Before printing, remove every picture; then print the lines below exactly, from the first line through the line containing "The grey skillet".

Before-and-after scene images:
=======
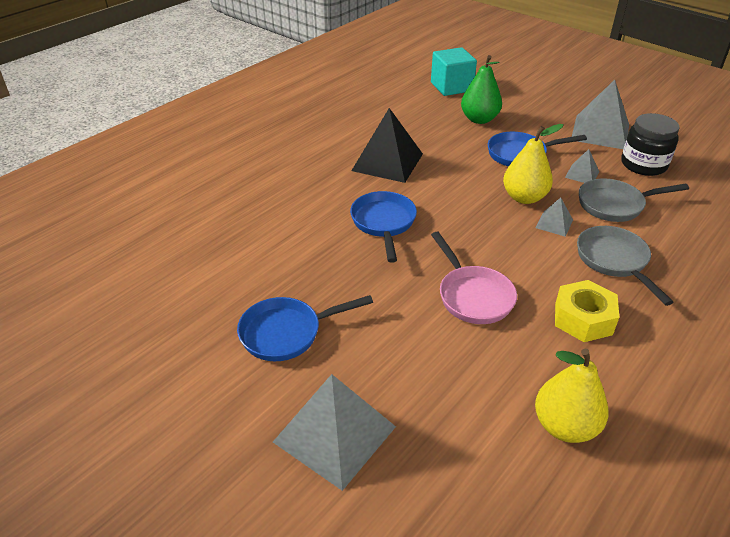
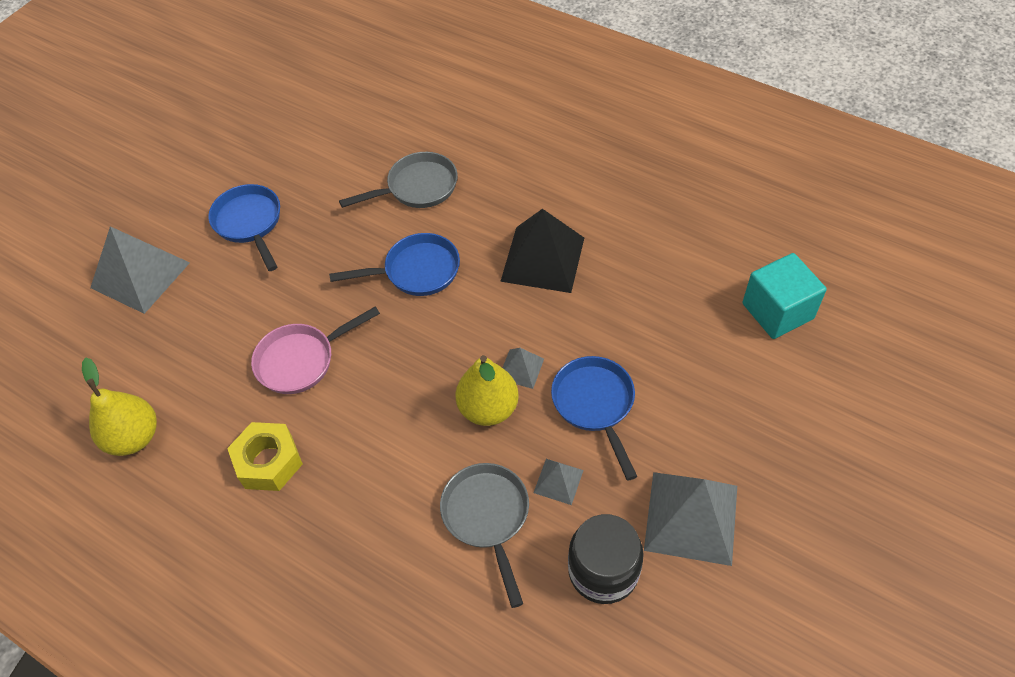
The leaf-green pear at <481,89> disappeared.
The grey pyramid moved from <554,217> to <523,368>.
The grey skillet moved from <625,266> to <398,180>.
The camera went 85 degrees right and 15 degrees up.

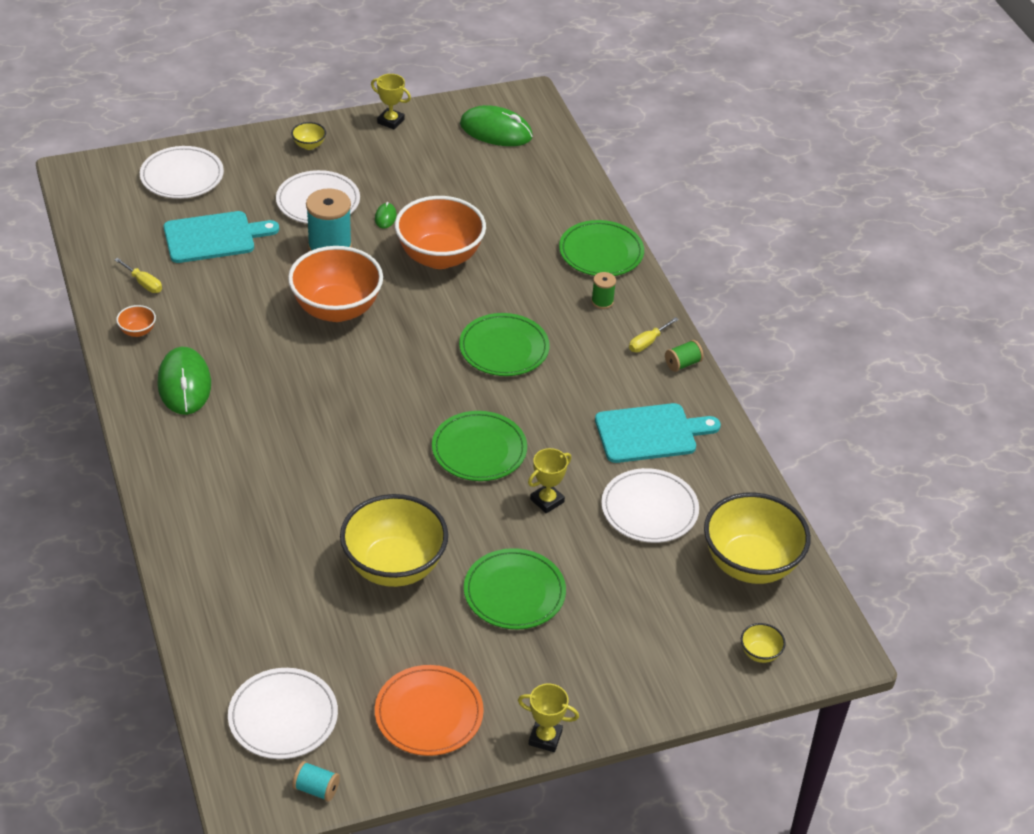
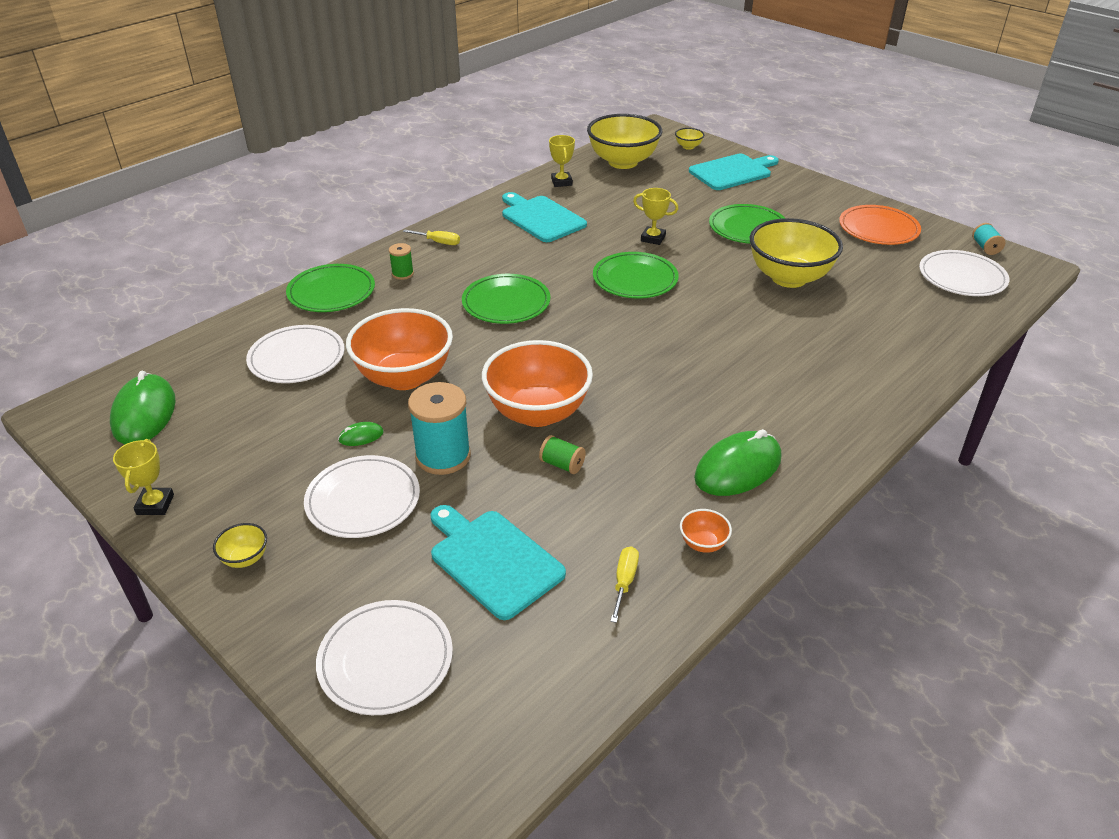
The aqua bread board at <734,172> appeared.
The yellow prize cup moved from <548,718> to <562,161>.
The snow-white flat dish moved from <650,505> to <295,354>.
The leaf-green reel of thread moved from <684,356> to <562,454>.
The camera went 115 degrees left and 5 degrees down.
=======
Your solution —
The leaf-green pear at <481,89> disappeared.
The grey pyramid moved from <554,217> to <523,368>.
The grey skillet moved from <625,266> to <398,180>.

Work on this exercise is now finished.